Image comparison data
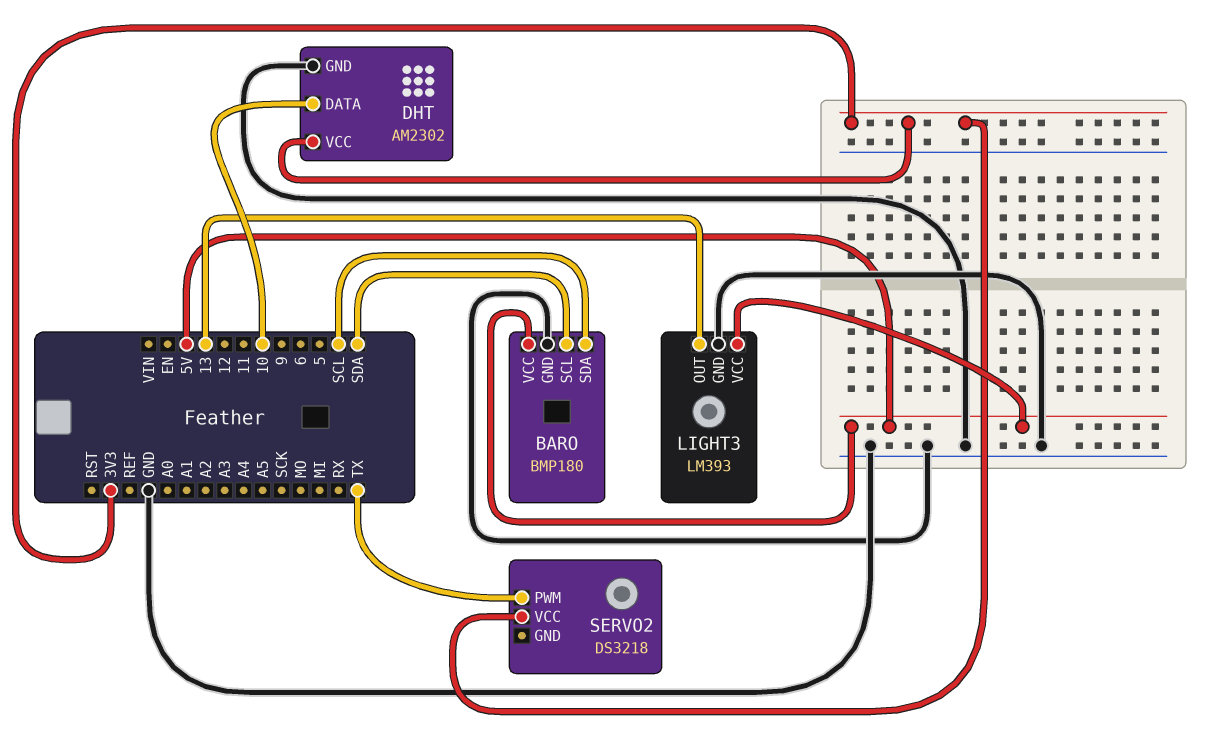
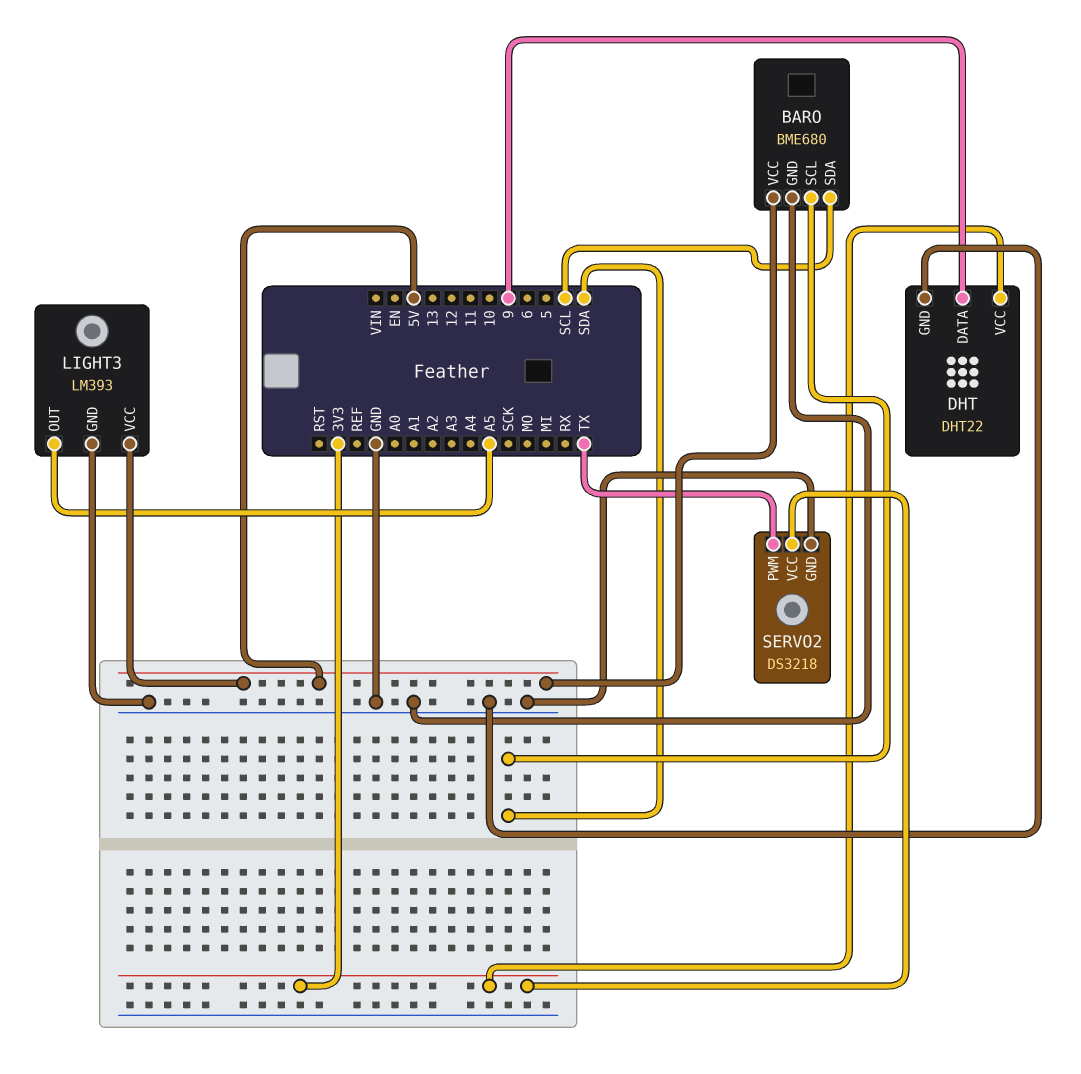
BARO: BMP180 -> BME680
DHT: AM2302 -> DHT22
DHT pin DATA: 10 -> 9
LIGHT3 pin OUT: 13 -> A5
SERVO2 pin GND: none -> GND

• ABOUT THIS EXERCISE: Skip the pictures and give the entries above again word for word.

• WRITTEN REPLY:
BARO: BMP180 -> BME680
DHT: AM2302 -> DHT22
DHT pin DATA: 10 -> 9
LIGHT3 pin OUT: 13 -> A5
SERVO2 pin GND: none -> GND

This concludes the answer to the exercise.